Collected data entries:
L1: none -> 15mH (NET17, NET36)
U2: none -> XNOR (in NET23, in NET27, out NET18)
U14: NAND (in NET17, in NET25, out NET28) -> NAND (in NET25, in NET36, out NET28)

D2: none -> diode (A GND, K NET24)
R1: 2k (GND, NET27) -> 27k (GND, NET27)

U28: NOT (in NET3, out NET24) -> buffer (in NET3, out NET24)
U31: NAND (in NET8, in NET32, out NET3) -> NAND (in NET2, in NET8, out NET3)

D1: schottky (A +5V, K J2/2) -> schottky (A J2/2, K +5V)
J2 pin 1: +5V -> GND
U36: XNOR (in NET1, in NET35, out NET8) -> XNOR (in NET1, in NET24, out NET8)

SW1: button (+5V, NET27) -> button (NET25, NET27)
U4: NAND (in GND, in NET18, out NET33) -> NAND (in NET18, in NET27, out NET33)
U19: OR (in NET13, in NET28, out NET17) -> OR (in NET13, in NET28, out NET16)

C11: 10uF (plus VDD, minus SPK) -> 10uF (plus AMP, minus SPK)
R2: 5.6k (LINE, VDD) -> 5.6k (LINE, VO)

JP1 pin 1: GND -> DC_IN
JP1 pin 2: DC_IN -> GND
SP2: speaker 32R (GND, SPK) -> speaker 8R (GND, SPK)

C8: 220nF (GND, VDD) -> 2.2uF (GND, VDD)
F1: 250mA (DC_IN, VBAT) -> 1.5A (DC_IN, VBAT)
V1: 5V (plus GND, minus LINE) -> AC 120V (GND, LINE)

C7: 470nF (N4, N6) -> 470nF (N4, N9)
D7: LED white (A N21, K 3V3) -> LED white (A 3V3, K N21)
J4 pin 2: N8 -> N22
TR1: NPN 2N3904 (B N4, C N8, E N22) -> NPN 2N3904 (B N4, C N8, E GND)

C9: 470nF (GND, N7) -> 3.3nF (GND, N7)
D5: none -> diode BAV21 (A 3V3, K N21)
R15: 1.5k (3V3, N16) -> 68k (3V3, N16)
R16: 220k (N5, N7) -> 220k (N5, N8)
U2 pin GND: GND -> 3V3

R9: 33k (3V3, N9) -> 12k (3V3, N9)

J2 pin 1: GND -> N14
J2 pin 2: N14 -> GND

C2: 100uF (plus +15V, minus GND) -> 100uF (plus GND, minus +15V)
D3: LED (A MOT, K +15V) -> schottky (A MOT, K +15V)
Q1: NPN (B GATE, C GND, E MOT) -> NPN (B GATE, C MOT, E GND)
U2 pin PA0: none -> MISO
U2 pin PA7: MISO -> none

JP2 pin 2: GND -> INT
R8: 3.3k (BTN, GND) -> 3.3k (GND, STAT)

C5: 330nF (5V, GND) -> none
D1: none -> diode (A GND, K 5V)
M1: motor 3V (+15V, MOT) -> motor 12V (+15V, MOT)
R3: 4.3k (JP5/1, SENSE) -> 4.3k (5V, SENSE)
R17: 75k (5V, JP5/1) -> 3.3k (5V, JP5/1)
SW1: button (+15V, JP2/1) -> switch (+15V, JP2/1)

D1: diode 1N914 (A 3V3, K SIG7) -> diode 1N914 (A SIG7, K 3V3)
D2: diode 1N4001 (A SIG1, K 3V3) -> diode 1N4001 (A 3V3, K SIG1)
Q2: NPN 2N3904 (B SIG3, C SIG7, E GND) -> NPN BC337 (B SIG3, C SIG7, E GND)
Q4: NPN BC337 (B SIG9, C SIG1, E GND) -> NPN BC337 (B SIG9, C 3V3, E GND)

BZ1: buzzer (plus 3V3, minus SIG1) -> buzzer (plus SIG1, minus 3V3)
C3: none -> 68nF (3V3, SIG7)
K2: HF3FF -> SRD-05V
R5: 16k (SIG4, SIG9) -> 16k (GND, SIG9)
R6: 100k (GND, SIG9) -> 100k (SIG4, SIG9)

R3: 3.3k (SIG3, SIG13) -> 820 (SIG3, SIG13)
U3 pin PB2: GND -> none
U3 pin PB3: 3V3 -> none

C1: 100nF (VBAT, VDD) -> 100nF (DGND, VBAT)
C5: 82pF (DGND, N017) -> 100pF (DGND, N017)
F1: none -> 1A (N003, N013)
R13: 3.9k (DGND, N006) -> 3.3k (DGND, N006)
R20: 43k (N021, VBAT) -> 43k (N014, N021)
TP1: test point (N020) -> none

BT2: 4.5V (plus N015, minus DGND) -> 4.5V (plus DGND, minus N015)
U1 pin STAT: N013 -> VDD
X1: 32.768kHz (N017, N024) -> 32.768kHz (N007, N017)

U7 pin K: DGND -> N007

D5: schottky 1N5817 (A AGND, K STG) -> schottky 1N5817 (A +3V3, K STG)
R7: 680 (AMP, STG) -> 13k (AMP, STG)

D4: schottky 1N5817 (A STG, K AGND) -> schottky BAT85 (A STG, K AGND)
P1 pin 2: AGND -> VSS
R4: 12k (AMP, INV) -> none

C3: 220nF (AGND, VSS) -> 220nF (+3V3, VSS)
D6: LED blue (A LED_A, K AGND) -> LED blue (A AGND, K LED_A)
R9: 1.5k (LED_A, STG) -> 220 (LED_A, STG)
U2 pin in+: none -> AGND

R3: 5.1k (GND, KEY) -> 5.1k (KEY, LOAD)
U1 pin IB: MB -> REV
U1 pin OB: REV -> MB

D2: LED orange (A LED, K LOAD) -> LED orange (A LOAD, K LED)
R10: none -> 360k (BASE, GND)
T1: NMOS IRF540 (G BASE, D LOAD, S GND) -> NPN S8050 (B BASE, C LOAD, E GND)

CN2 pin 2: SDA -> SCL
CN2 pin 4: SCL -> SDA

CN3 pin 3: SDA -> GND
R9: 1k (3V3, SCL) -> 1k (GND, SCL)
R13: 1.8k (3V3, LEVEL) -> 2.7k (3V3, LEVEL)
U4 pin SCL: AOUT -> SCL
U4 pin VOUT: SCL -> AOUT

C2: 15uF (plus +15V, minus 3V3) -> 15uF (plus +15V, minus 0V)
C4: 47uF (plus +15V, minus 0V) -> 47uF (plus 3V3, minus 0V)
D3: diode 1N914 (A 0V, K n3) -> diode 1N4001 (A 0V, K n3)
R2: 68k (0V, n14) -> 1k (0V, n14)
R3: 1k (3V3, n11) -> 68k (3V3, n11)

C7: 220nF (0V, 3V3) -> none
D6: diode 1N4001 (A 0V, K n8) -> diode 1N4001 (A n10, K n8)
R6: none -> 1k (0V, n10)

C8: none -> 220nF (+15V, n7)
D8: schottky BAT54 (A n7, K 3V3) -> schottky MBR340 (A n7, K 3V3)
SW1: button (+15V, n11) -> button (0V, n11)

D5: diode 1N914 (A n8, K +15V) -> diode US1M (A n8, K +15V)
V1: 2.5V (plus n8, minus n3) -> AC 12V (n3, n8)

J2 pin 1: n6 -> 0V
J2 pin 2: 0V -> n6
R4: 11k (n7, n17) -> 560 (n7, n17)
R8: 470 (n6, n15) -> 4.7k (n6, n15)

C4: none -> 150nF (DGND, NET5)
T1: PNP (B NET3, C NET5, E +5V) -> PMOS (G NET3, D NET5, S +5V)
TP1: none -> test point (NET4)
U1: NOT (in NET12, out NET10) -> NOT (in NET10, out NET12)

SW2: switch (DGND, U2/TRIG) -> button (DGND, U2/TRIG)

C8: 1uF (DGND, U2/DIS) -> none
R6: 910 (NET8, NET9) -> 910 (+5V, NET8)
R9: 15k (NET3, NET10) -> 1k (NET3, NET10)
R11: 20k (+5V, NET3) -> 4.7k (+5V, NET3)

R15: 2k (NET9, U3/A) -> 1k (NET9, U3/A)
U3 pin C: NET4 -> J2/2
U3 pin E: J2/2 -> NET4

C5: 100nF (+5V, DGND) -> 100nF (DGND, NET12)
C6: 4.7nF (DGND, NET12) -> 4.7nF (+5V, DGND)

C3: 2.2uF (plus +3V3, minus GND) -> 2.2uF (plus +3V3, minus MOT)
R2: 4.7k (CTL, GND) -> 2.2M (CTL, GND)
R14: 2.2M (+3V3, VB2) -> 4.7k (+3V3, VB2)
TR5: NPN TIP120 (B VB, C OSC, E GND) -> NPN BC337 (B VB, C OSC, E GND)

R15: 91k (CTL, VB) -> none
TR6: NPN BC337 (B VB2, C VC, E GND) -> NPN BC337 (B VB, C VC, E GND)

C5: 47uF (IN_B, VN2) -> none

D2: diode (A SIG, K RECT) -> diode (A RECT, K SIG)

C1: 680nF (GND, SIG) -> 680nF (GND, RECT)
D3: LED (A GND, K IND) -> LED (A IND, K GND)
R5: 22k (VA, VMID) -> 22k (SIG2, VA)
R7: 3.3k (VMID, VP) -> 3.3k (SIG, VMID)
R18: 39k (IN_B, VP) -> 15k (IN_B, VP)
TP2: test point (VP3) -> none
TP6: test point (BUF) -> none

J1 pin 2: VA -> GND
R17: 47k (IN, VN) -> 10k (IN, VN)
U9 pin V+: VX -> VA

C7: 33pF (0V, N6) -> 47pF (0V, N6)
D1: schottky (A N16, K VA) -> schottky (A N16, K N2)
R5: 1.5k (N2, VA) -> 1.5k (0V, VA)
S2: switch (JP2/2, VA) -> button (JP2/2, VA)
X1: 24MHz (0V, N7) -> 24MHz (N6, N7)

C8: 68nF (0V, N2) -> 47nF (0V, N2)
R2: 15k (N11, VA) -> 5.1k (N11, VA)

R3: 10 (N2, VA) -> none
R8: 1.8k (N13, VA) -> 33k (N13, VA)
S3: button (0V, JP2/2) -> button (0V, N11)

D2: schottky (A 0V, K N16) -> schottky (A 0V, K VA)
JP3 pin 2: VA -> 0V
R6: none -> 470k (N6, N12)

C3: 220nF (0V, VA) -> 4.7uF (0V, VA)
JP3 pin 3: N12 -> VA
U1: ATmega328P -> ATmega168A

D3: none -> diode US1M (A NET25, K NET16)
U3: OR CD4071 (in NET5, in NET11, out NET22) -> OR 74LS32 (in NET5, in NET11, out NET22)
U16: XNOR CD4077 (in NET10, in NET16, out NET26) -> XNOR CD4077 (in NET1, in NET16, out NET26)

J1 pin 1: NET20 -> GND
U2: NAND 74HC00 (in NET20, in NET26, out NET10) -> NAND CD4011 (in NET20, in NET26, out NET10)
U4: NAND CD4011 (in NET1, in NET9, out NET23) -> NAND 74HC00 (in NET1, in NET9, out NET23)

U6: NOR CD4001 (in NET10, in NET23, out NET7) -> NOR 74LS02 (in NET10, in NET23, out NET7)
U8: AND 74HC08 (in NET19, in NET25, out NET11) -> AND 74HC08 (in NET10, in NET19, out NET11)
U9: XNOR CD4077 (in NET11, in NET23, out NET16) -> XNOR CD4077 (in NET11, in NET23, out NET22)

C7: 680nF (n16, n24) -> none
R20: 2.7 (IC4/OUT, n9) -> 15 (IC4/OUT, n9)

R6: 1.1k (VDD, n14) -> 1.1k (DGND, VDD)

ASSIGNMENT: What are the lines above, starting at the one with "U7 pin K: DGND -> N007" and ending at the one with "D8: schottky BAT54"? Give them again exactly, and only them.

RESPONSE:
U7 pin K: DGND -> N007

D5: schottky 1N5817 (A AGND, K STG) -> schottky 1N5817 (A +3V3, K STG)
R7: 680 (AMP, STG) -> 13k (AMP, STG)

D4: schottky 1N5817 (A STG, K AGND) -> schottky BAT85 (A STG, K AGND)
P1 pin 2: AGND -> VSS
R4: 12k (AMP, INV) -> none

C3: 220nF (AGND, VSS) -> 220nF (+3V3, VSS)
D6: LED blue (A LED_A, K AGND) -> LED blue (A AGND, K LED_A)
R9: 1.5k (LED_A, STG) -> 220 (LED_A, STG)
U2 pin in+: none -> AGND

R3: 5.1k (GND, KEY) -> 5.1k (KEY, LOAD)
U1 pin IB: MB -> REV
U1 pin OB: REV -> MB

D2: LED orange (A LED, K LOAD) -> LED orange (A LOAD, K LED)
R10: none -> 360k (BASE, GND)
T1: NMOS IRF540 (G BASE, D LOAD, S GND) -> NPN S8050 (B BASE, C LOAD, E GND)

CN2 pin 2: SDA -> SCL
CN2 pin 4: SCL -> SDA

CN3 pin 3: SDA -> GND
R9: 1k (3V3, SCL) -> 1k (GND, SCL)
R13: 1.8k (3V3, LEVEL) -> 2.7k (3V3, LEVEL)
U4 pin SCL: AOUT -> SCL
U4 pin VOUT: SCL -> AOUT

C2: 15uF (plus +15V, minus 3V3) -> 15uF (plus +15V, minus 0V)
C4: 47uF (plus +15V, minus 0V) -> 47uF (plus 3V3, minus 0V)
D3: diode 1N914 (A 0V, K n3) -> diode 1N4001 (A 0V, K n3)
R2: 68k (0V, n14) -> 1k (0V, n14)
R3: 1k (3V3, n11) -> 68k (3V3, n11)

C7: 220nF (0V, 3V3) -> none
D6: diode 1N4001 (A 0V, K n8) -> diode 1N4001 (A n10, K n8)
R6: none -> 1k (0V, n10)

C8: none -> 220nF (+15V, n7)
D8: schottky BAT54 (A n7, K 3V3) -> schottky MBR340 (A n7, K 3V3)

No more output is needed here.